**Work required**. Below are records; copy every line in them that holds the word "rolling".
** Opening Provided information block **
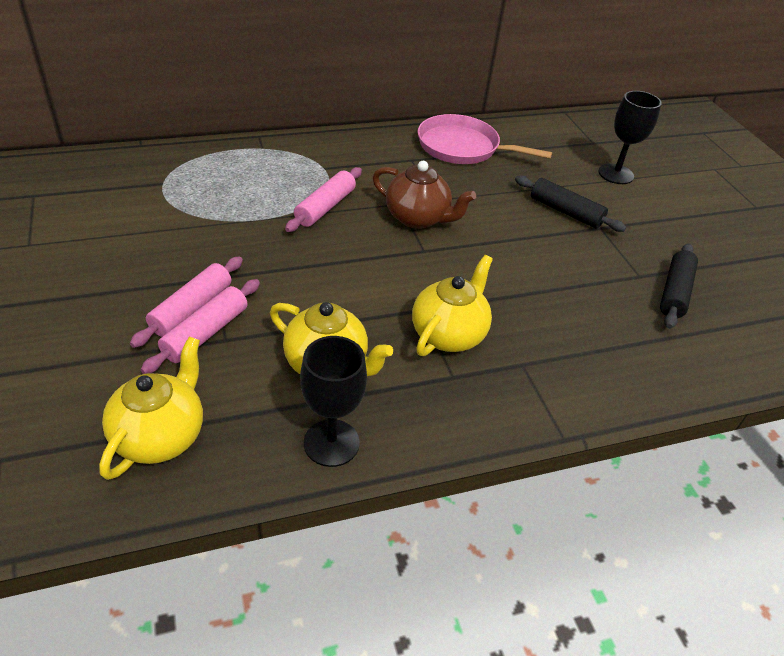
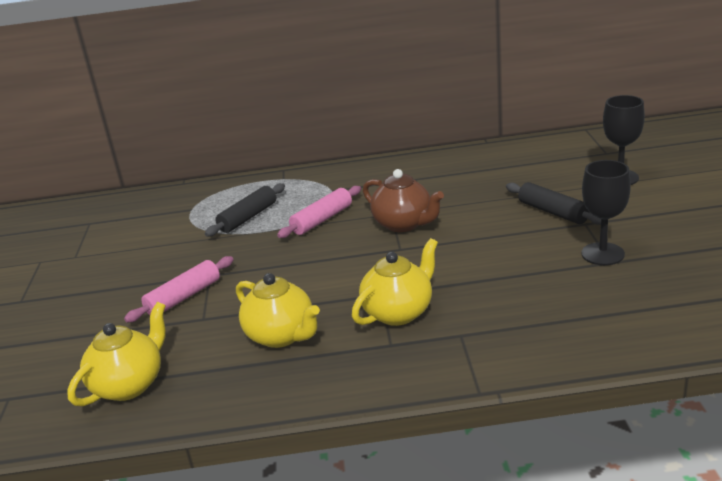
camera: 20 degrees right, 15 degrees down
(205, 333) = (189, 314): pink rolling pin -> none
(331, 443) = (264, 392): black goblet -> black goblet (602, 254)
(462, 147) = (468, 166): pink pan -> none
(675, 292) = (644, 275): black rolling pin -> black rolling pin (248, 217)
** Closing Provided information block **
**Output of the exercise**.
(205, 333) = (189, 314): pink rolling pin -> none
(675, 292) = (644, 275): black rolling pin -> black rolling pin (248, 217)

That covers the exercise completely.